### YOUR OBJECTIVE
Please list every line of the data below that contains the string "shortInstrumentName", matching its case exactly.

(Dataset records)
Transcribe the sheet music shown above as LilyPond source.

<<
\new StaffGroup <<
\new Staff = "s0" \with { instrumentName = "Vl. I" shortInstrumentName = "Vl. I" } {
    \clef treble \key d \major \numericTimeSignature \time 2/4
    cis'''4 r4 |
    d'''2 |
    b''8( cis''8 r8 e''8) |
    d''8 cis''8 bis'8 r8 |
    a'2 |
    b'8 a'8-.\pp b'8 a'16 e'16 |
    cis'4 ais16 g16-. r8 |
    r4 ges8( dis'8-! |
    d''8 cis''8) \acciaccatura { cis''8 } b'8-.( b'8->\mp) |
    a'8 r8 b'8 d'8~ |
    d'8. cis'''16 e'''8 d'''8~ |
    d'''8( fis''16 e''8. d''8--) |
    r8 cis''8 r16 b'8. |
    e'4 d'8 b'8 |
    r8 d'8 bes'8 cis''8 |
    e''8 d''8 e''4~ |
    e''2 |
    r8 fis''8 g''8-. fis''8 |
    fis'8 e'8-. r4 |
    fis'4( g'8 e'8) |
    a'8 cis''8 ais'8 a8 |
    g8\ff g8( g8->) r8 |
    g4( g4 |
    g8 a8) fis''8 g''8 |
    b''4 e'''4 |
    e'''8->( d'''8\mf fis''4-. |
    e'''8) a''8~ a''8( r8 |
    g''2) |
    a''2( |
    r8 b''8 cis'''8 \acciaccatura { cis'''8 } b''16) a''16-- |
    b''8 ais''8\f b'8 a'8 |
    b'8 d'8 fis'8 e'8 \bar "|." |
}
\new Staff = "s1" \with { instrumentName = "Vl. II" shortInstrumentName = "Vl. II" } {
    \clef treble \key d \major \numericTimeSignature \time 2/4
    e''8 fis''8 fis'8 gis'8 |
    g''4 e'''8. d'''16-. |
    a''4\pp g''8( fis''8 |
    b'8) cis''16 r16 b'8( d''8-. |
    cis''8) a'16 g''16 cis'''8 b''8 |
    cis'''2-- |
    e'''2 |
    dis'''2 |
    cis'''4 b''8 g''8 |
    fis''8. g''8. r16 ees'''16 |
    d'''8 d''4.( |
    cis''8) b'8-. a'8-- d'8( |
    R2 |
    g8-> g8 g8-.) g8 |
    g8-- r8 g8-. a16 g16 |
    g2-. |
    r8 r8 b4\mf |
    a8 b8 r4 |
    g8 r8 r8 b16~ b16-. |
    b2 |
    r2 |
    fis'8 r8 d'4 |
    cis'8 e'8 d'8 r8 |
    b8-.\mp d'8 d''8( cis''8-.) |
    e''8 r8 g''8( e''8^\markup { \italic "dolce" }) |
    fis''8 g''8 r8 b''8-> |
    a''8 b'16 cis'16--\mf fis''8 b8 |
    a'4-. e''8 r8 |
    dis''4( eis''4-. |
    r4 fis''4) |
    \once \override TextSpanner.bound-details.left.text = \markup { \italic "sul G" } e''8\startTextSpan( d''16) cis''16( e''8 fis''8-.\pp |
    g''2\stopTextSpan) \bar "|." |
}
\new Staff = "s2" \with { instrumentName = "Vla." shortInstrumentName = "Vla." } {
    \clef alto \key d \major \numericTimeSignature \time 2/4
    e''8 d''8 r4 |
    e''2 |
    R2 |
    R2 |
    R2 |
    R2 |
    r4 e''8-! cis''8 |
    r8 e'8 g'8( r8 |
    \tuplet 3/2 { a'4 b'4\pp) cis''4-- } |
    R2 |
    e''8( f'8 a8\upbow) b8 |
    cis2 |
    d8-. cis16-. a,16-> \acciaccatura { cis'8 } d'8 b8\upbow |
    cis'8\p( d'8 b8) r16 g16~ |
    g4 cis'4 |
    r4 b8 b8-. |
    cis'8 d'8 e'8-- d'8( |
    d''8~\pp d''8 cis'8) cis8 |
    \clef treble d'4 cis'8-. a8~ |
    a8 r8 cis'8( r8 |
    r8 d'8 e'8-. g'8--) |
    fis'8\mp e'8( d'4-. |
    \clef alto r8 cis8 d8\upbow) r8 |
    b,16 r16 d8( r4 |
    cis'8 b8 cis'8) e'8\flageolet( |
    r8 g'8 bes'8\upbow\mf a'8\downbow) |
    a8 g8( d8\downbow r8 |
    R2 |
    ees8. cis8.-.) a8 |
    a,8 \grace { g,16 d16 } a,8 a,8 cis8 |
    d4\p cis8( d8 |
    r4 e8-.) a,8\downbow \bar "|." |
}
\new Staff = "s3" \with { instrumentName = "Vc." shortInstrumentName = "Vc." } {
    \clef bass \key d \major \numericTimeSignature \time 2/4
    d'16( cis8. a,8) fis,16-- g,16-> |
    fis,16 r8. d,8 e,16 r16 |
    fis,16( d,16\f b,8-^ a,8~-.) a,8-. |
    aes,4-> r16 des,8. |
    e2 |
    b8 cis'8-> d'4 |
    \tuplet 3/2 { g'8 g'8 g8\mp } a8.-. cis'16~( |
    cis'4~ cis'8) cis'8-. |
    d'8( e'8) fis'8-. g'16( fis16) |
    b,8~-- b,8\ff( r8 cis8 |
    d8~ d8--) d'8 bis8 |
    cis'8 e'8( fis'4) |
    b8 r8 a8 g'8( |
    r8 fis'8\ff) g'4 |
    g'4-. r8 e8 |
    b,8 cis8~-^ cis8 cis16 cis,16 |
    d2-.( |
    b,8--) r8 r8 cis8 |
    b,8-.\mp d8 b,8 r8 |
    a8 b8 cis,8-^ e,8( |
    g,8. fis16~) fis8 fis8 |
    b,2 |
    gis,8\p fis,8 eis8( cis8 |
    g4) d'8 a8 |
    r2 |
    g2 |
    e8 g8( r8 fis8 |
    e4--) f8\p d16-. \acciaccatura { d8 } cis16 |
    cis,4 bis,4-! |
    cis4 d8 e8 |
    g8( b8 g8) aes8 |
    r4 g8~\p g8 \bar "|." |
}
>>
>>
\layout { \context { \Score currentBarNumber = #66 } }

### TASK RESULT
\new Staff = "s0" \with { instrumentName = "Vl. I" shortInstrumentName = "Vl. I" } {
\new Staff = "s1" \with { instrumentName = "Vl. II" shortInstrumentName = "Vl. II" } {
\new Staff = "s2" \with { instrumentName = "Vla." shortInstrumentName = "Vla." } {
\new Staff = "s3" \with { instrumentName = "Vc." shortInstrumentName = "Vc." } {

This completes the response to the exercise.